(Material for this exercise begins)

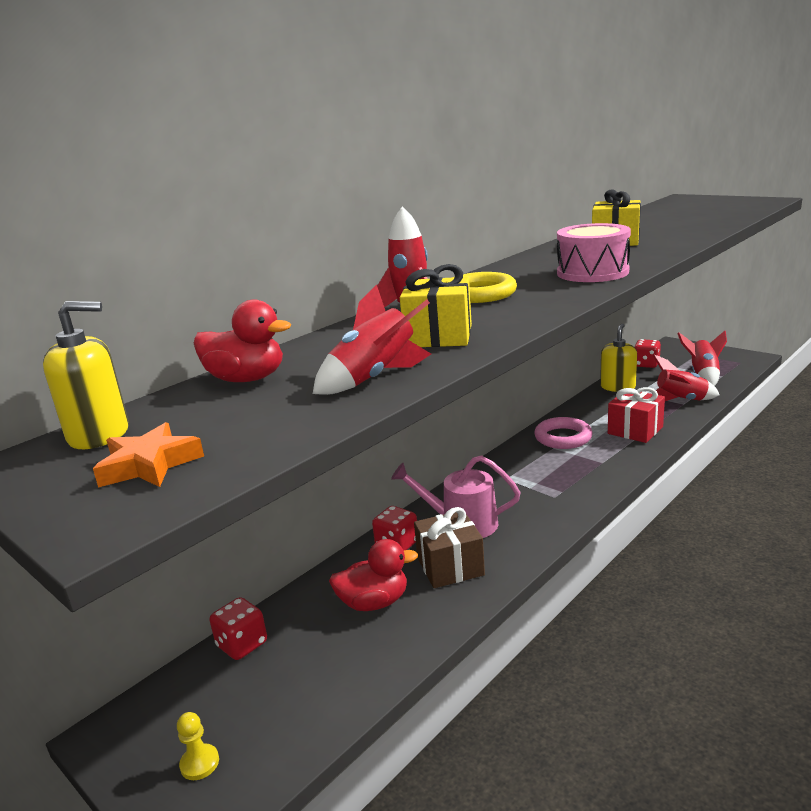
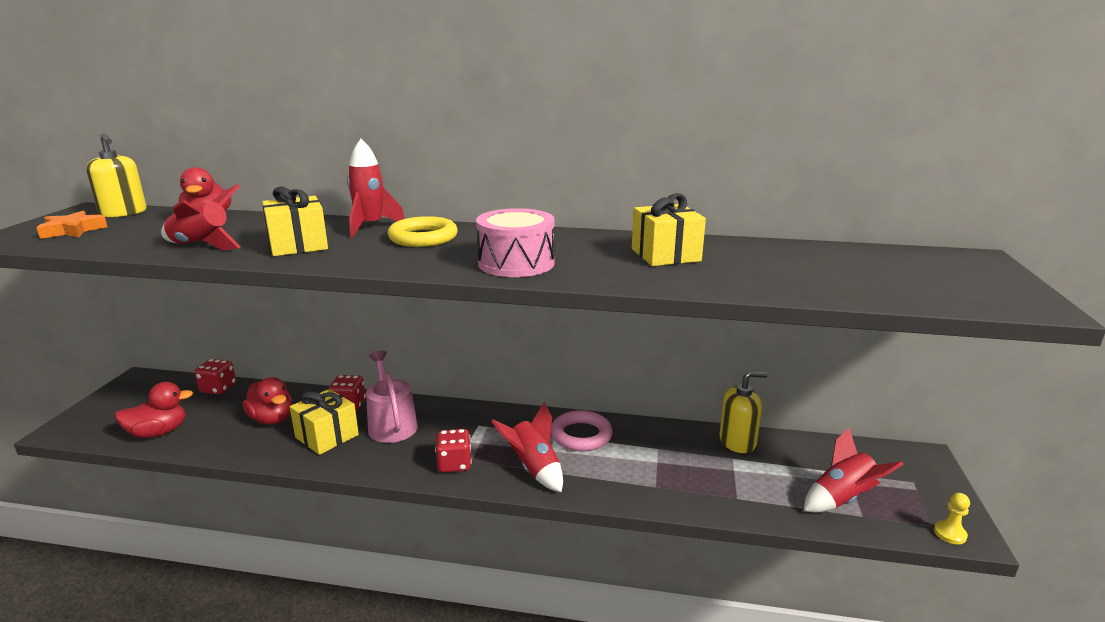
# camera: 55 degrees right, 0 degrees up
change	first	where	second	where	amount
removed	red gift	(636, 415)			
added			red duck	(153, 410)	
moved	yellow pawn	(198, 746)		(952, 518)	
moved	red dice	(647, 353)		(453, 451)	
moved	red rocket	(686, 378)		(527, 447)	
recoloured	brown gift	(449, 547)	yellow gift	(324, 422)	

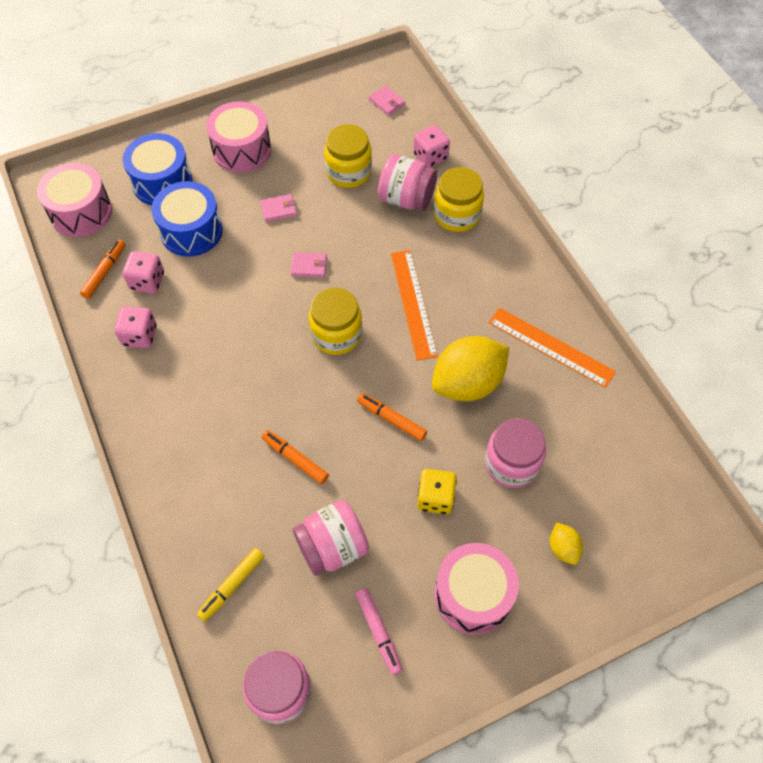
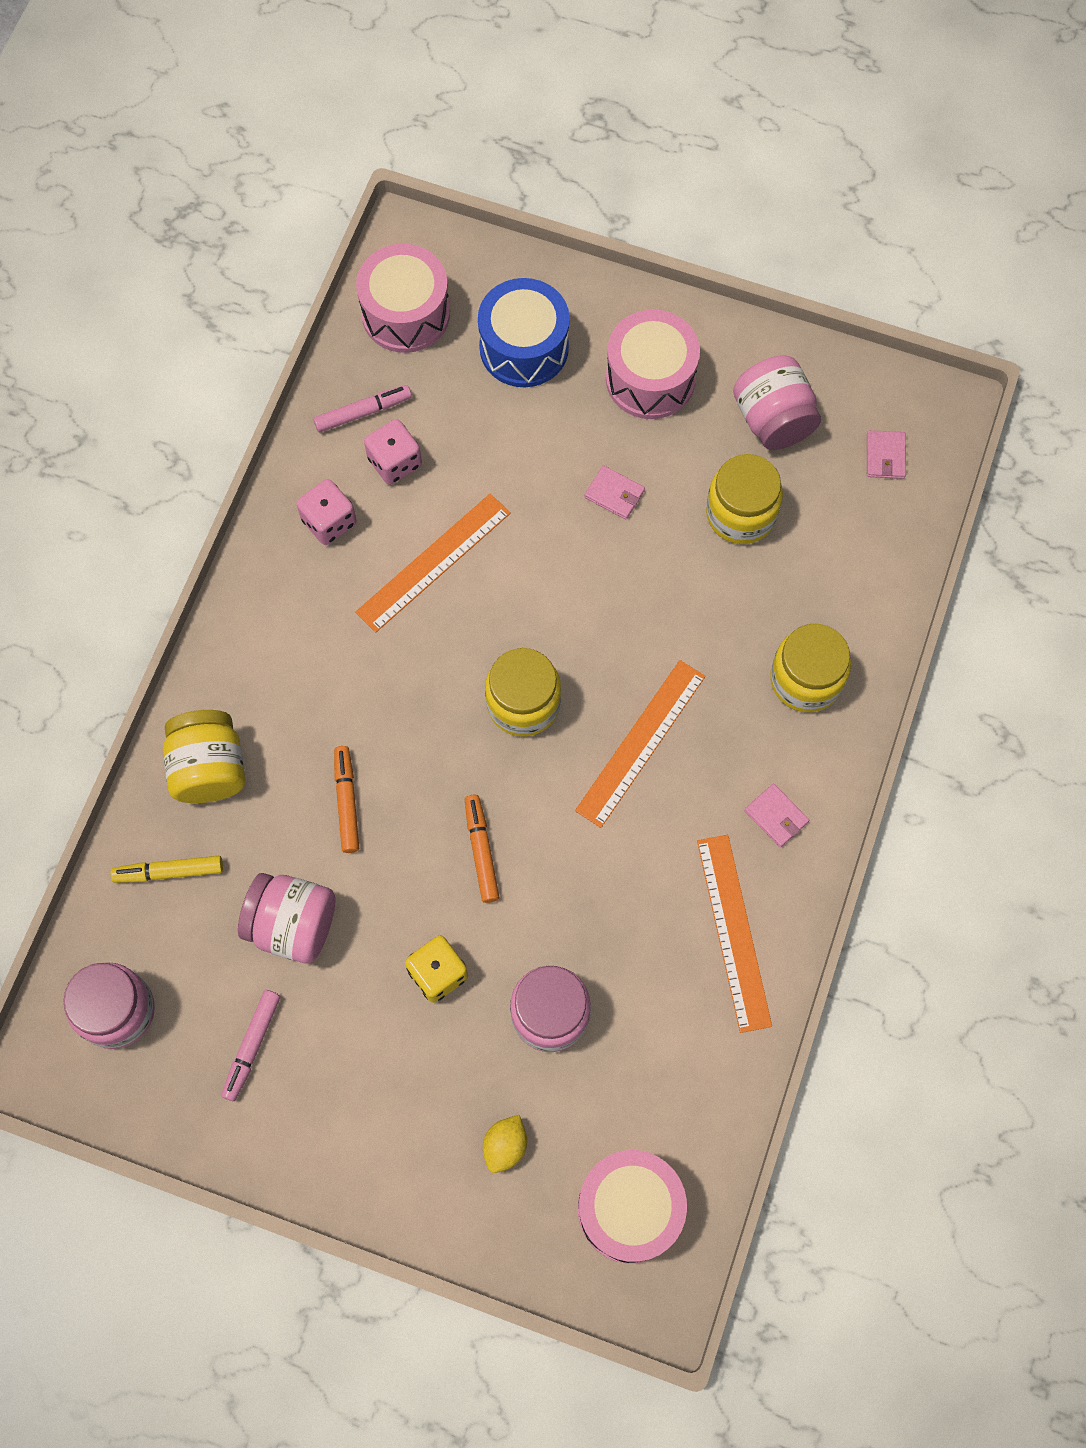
# camera: 45 degrees right, 10 degrees up
change	first	where	second	where	amount
removed	blue drum	(187, 219)			
removed	pink dice	(431, 146)			
removed	yellow lemon	(470, 368)			
added			yellow jar	(204, 756)	
added			orange ruler	(433, 563)	
moved	pink wallet	(309, 265)		(776, 815)	
moved	pink jar	(407, 182)		(777, 402)	
moved	pink drum	(476, 589)		(632, 1206)	
recoloured	orange marker	(103, 269)	pink marker	(362, 409)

(Material for this exercise ends)

Output every line above exactly as it stands, and drop any picture.

# camera: 55 degrees right, 0 degrees up
change	first	where	second	where	amount
removed	red gift	(636, 415)			
added			red duck	(153, 410)	
moved	yellow pawn	(198, 746)		(952, 518)	
moved	red dice	(647, 353)		(453, 451)	
moved	red rocket	(686, 378)		(527, 447)	
recoloured	brown gift	(449, 547)	yellow gift	(324, 422)	

# camera: 45 degrees right, 10 degrees up
change	first	where	second	where	amount
removed	blue drum	(187, 219)			
removed	pink dice	(431, 146)			
removed	yellow lemon	(470, 368)			
added			yellow jar	(204, 756)	
added			orange ruler	(433, 563)	
moved	pink wallet	(309, 265)		(776, 815)	
moved	pink jar	(407, 182)		(777, 402)	
moved	pink drum	(476, 589)		(632, 1206)	
recoloured	orange marker	(103, 269)	pink marker	(362, 409)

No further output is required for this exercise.